■ ACTION ITEM
Reproduce exactly, from the data that follows, the line with "turquoise mushroom [383,139,411,169]", the line with "turquoise cone [492,238,531,288]", and every line that lies between them.

■ INFORMATION SUPPLIED
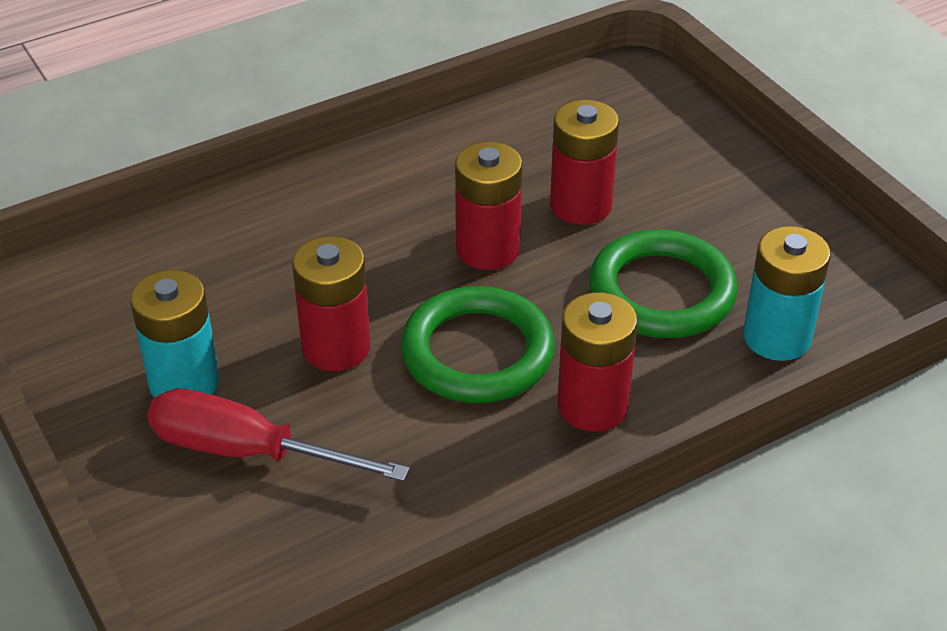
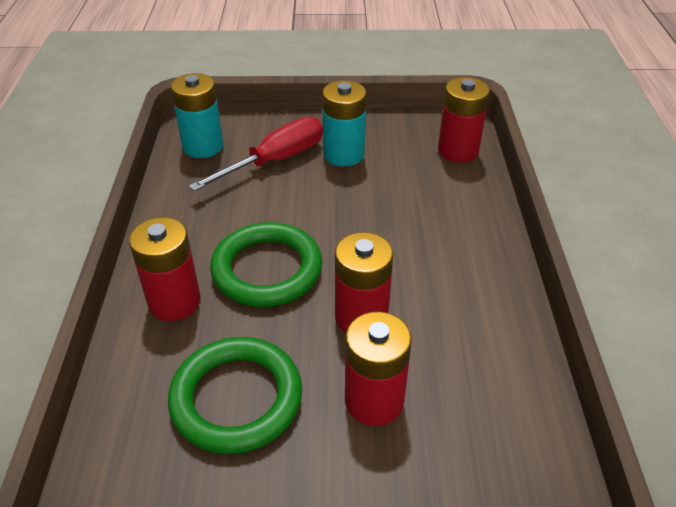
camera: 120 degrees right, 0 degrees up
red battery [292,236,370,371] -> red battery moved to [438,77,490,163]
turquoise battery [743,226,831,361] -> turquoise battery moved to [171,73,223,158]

--

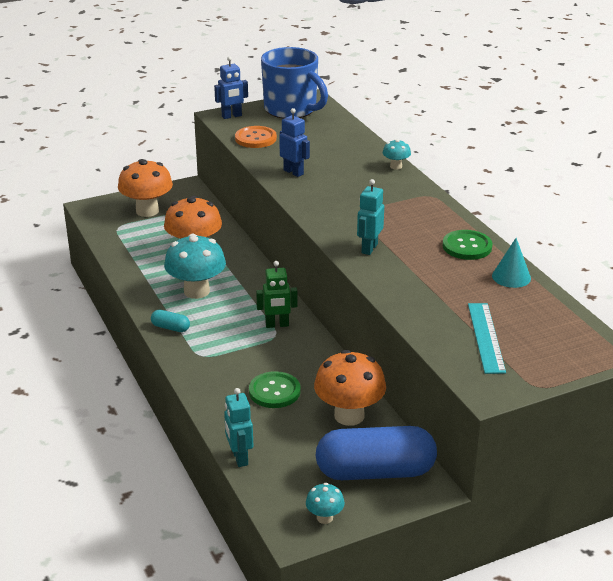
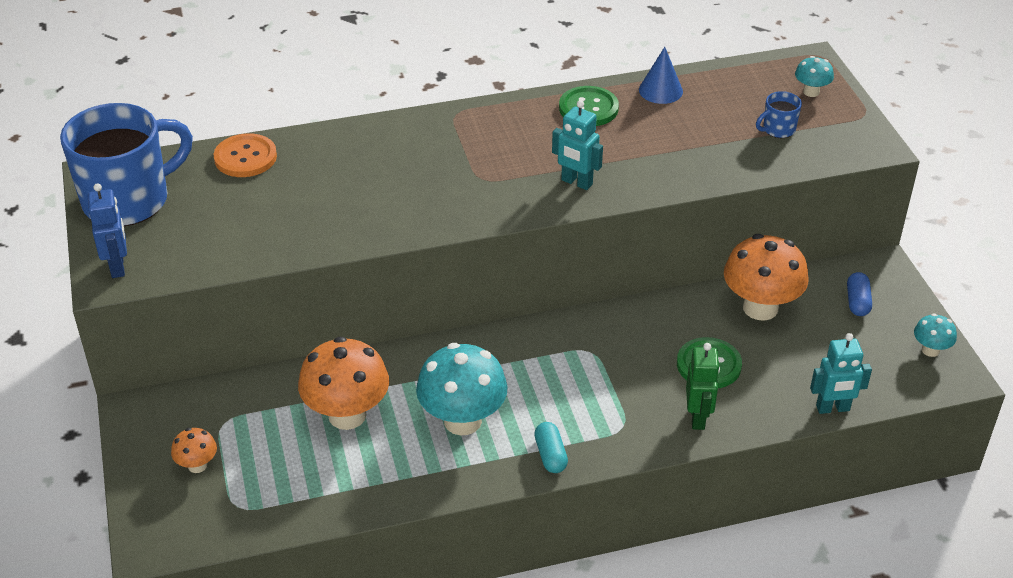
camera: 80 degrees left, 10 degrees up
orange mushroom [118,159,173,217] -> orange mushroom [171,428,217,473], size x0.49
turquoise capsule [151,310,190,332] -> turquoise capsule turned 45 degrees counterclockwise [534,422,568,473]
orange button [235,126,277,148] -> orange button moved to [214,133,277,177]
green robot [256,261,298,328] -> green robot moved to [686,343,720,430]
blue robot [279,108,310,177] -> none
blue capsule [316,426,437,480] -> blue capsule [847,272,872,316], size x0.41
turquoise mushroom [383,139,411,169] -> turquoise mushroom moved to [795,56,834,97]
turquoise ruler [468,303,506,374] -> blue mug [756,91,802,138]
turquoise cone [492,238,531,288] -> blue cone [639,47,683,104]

■ THE ANSWER
turquoise mushroom [383,139,411,169] -> turquoise mushroom moved to [795,56,834,97]
turquoise ruler [468,303,506,374] -> blue mug [756,91,802,138]
turquoise cone [492,238,531,288] -> blue cone [639,47,683,104]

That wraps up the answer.